Spatial object tracking data
◇ ◇ ◇ ◇ ◇

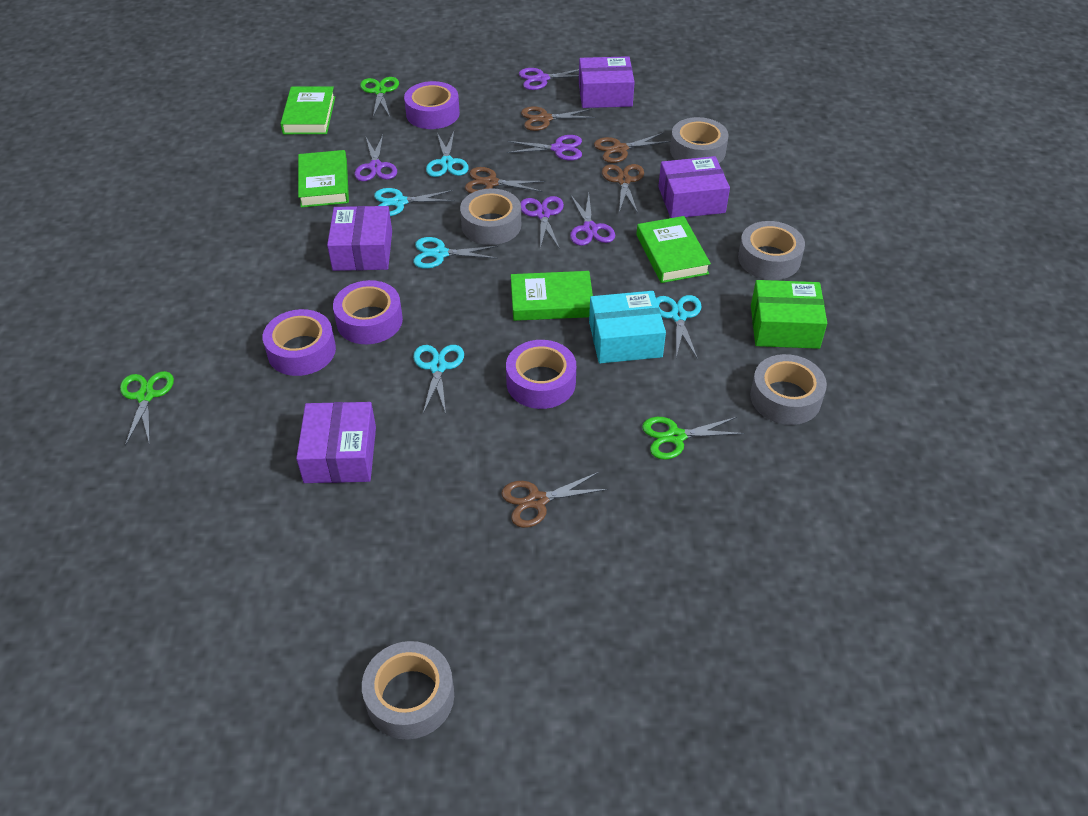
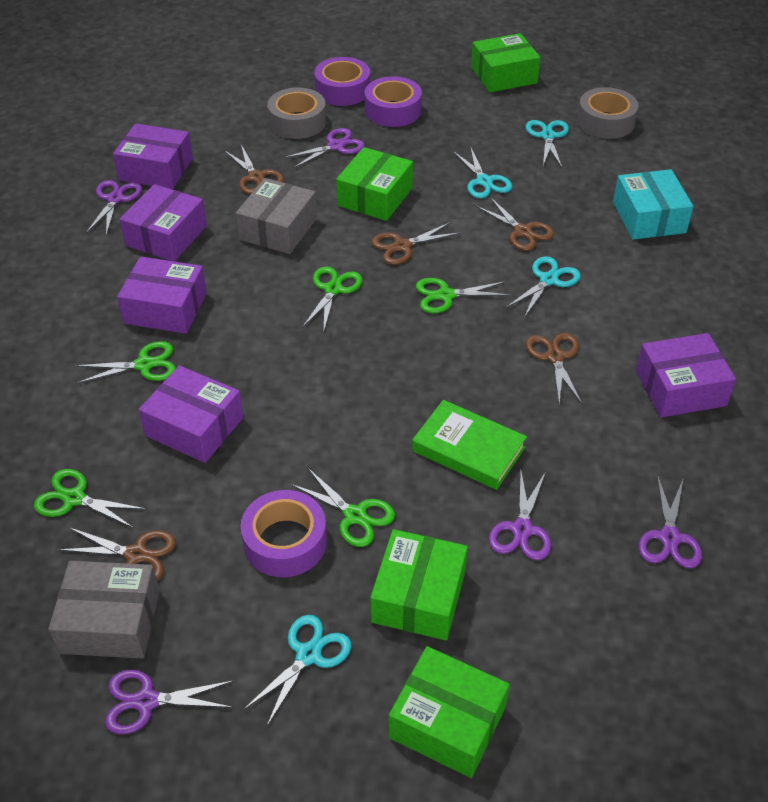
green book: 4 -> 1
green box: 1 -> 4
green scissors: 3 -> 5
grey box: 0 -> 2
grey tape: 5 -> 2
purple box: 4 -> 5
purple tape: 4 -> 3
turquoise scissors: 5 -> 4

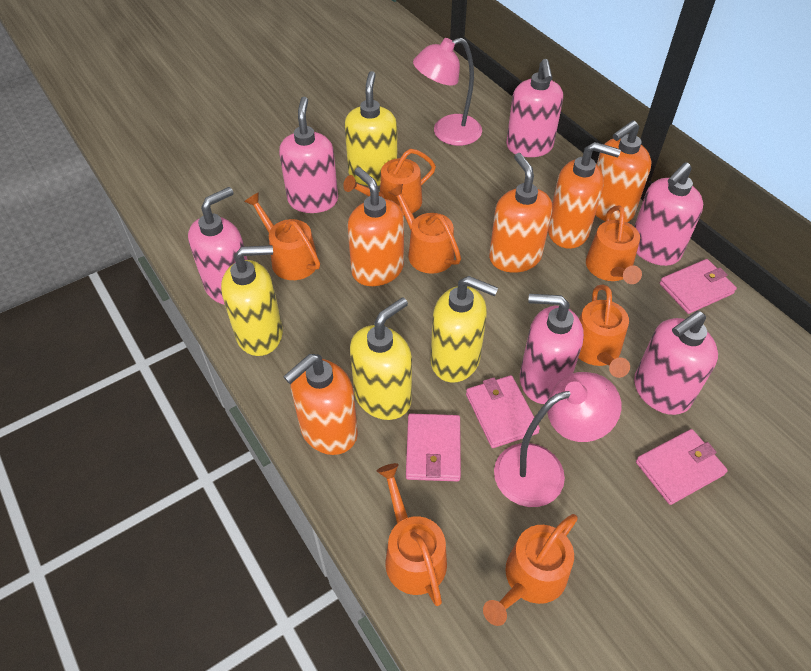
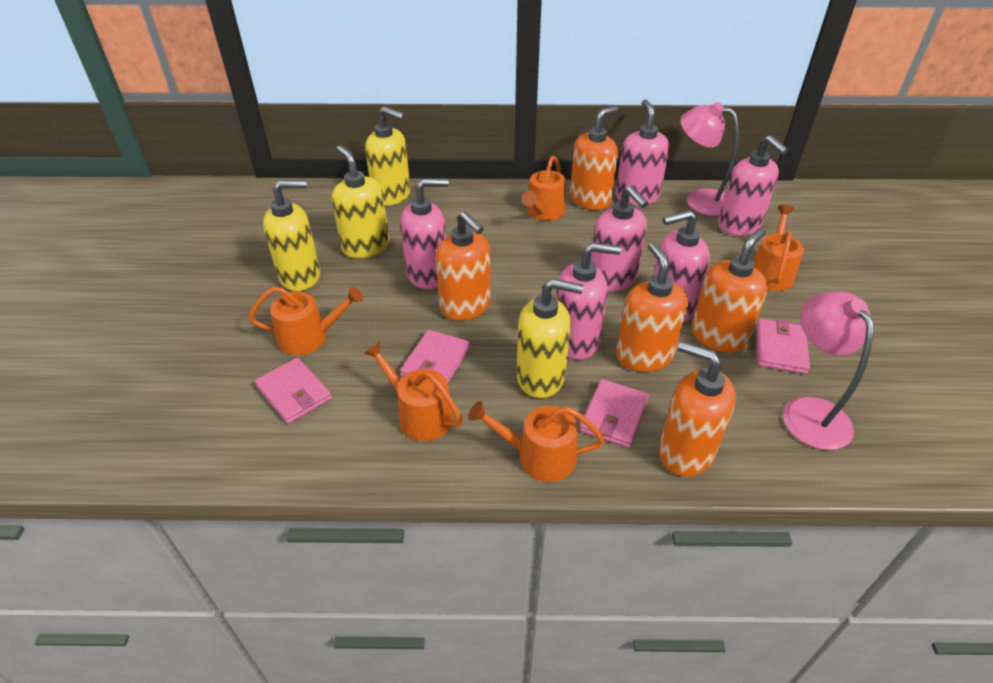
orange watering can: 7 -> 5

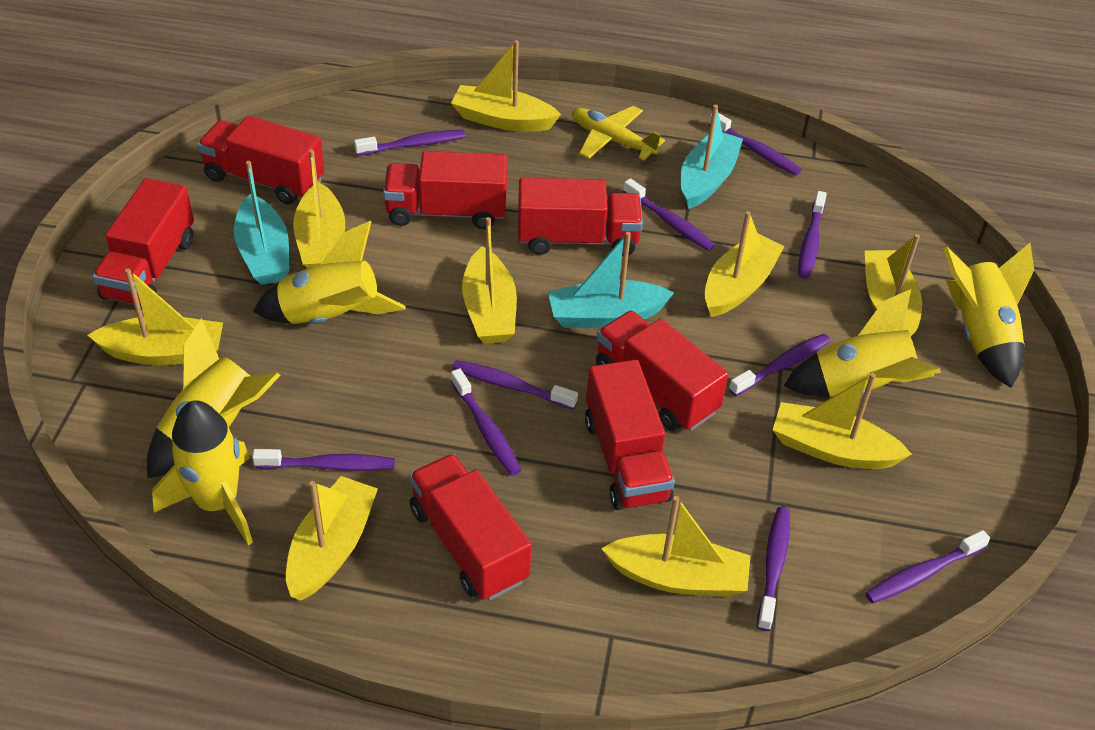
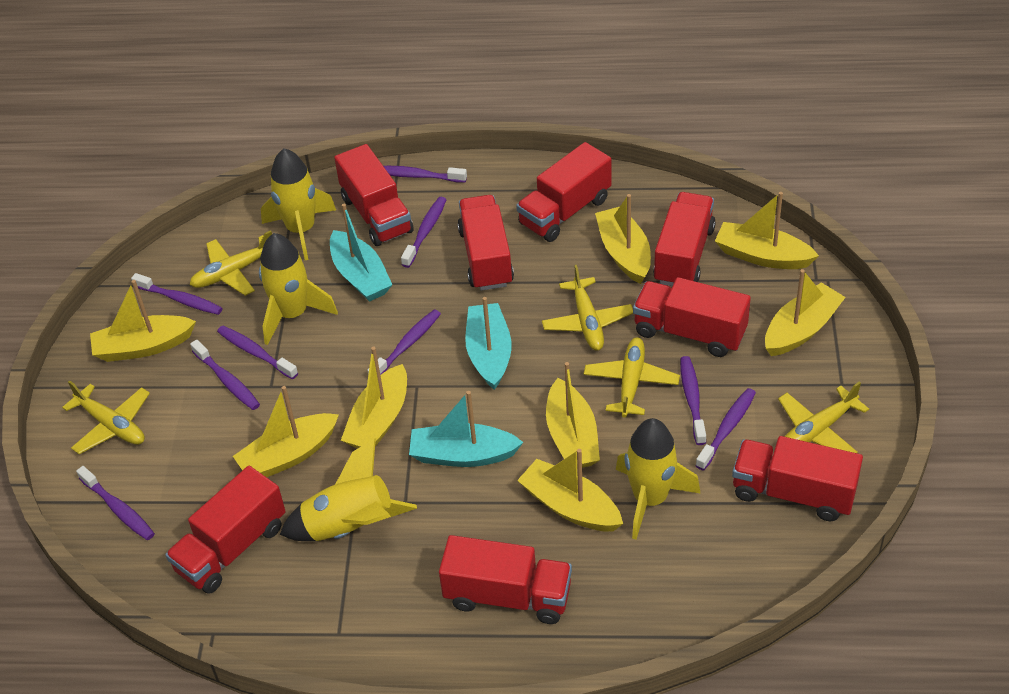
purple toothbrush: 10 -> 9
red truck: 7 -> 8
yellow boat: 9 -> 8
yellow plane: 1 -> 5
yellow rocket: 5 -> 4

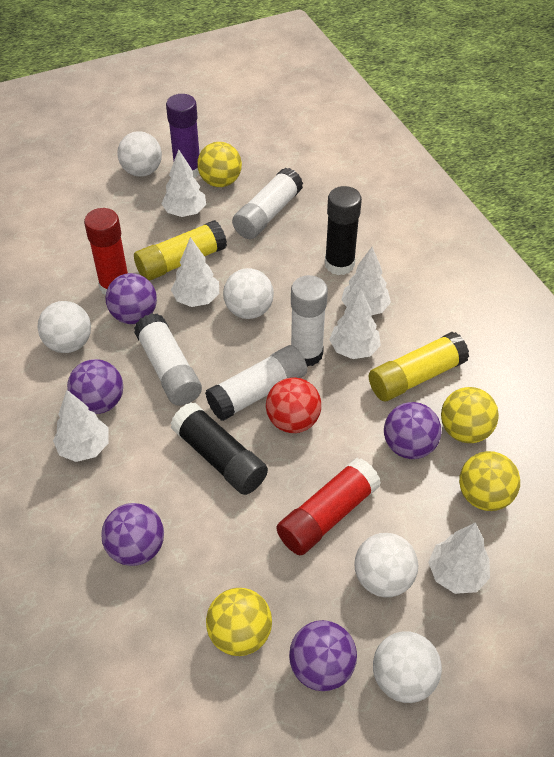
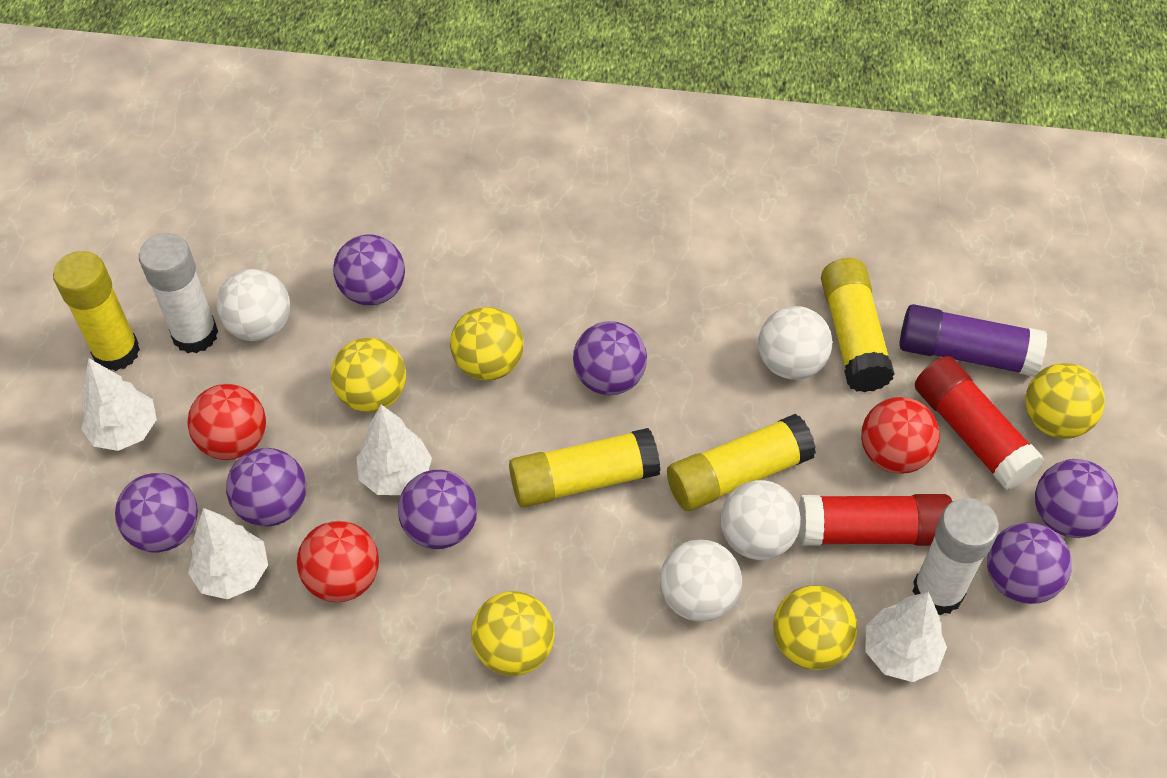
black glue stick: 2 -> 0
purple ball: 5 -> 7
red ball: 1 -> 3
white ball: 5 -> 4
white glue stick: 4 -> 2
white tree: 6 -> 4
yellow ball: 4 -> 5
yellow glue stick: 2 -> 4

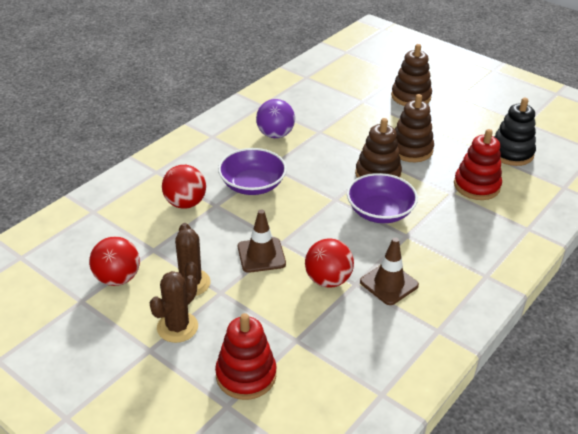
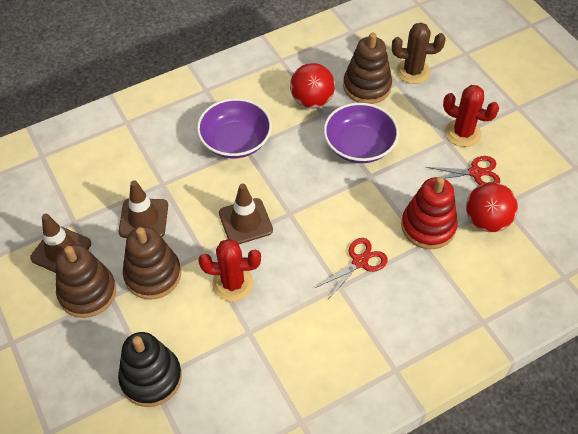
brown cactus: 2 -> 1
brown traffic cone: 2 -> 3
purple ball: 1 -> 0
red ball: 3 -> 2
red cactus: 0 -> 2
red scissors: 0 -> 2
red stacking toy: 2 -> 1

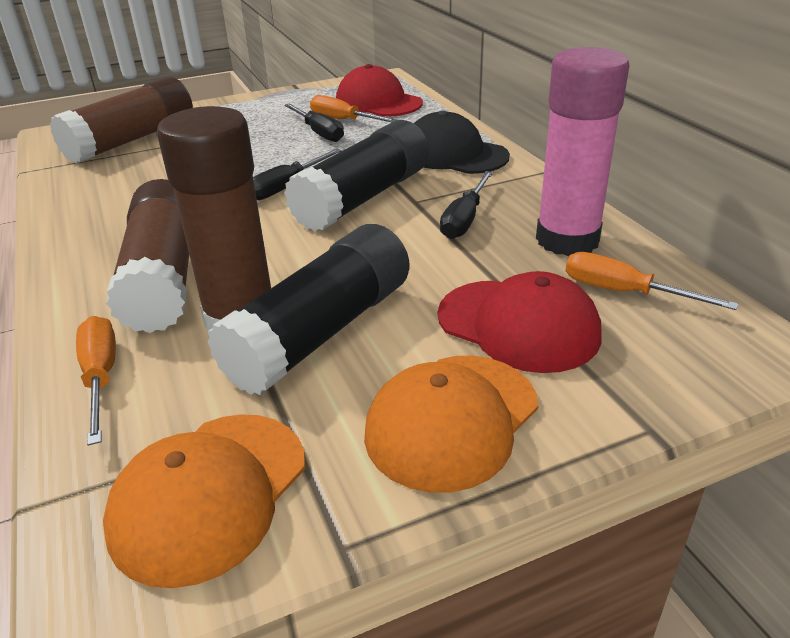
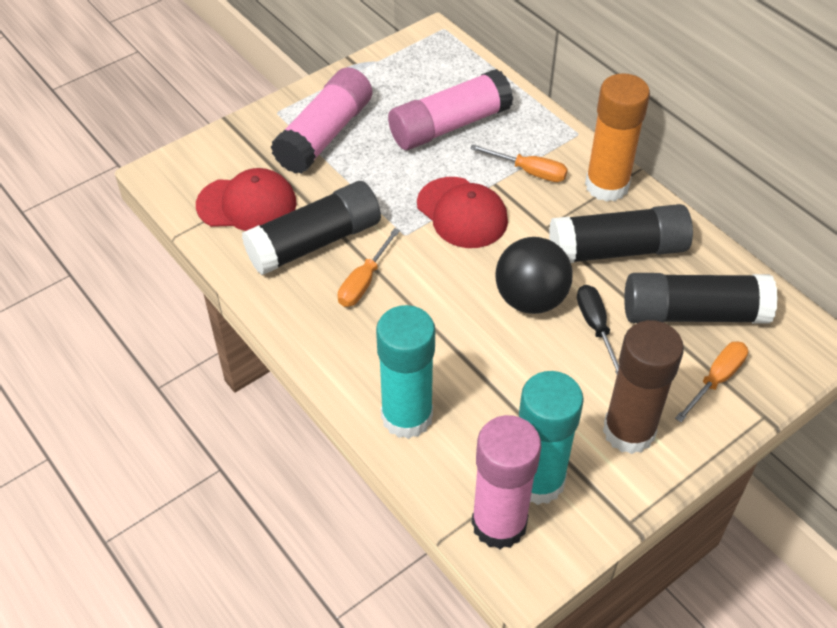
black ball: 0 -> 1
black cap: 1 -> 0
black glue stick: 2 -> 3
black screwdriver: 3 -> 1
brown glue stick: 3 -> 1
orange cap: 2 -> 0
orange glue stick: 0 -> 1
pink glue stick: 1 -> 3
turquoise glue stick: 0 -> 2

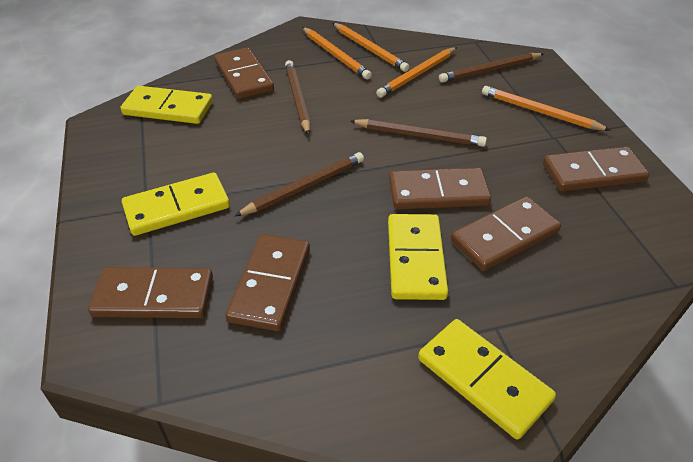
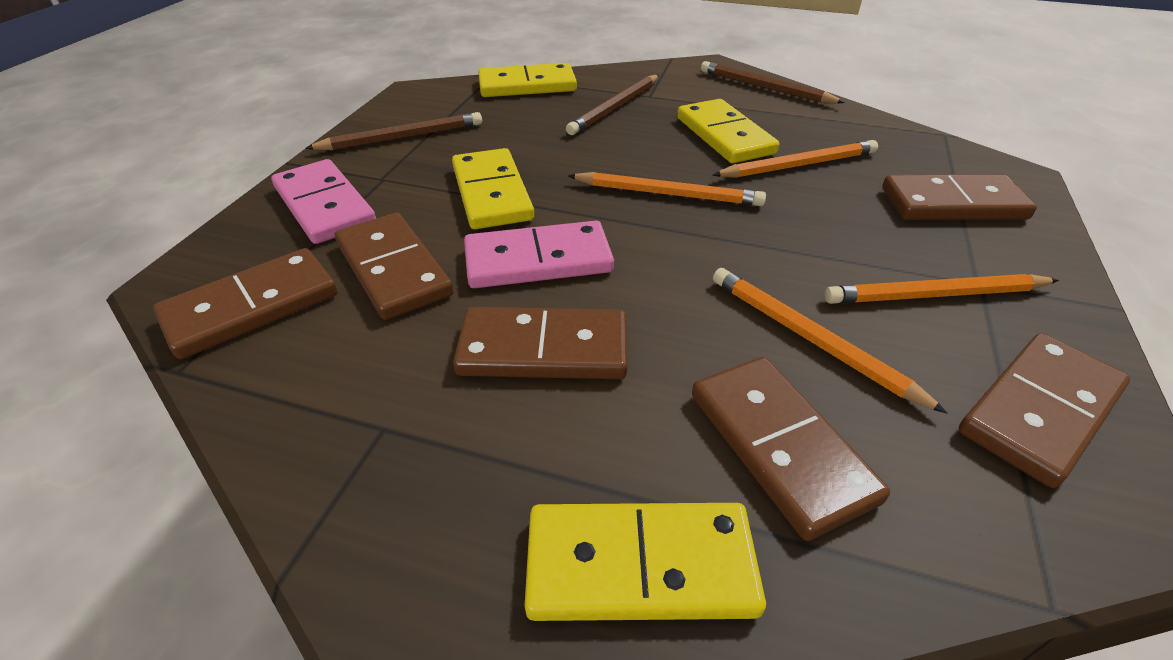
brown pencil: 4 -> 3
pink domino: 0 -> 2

◇ ◇ ◇ ◇ ◇

WHAT NEEDS TO BE DONE | Only the lines from the line containing "yellow boat: 9 -> 8" through the last line of the entries above should be reproduced, word for word and without pictures.

SOLUTION TO THIS PROBLEM |
yellow boat: 9 -> 8
yellow plane: 1 -> 5
yellow rocket: 5 -> 4

black glue stick: 2 -> 0
purple ball: 5 -> 7
red ball: 1 -> 3
white ball: 5 -> 4
white glue stick: 4 -> 2
white tree: 6 -> 4
yellow ball: 4 -> 5
yellow glue stick: 2 -> 4

brown cactus: 2 -> 1
brown traffic cone: 2 -> 3
purple ball: 1 -> 0
red ball: 3 -> 2
red cactus: 0 -> 2
red scissors: 0 -> 2
red stacking toy: 2 -> 1

black ball: 0 -> 1
black cap: 1 -> 0
black glue stick: 2 -> 3
black screwdriver: 3 -> 1
brown glue stick: 3 -> 1
orange cap: 2 -> 0
orange glue stick: 0 -> 1
pink glue stick: 1 -> 3
turquoise glue stick: 0 -> 2

brown pencil: 4 -> 3
pink domino: 0 -> 2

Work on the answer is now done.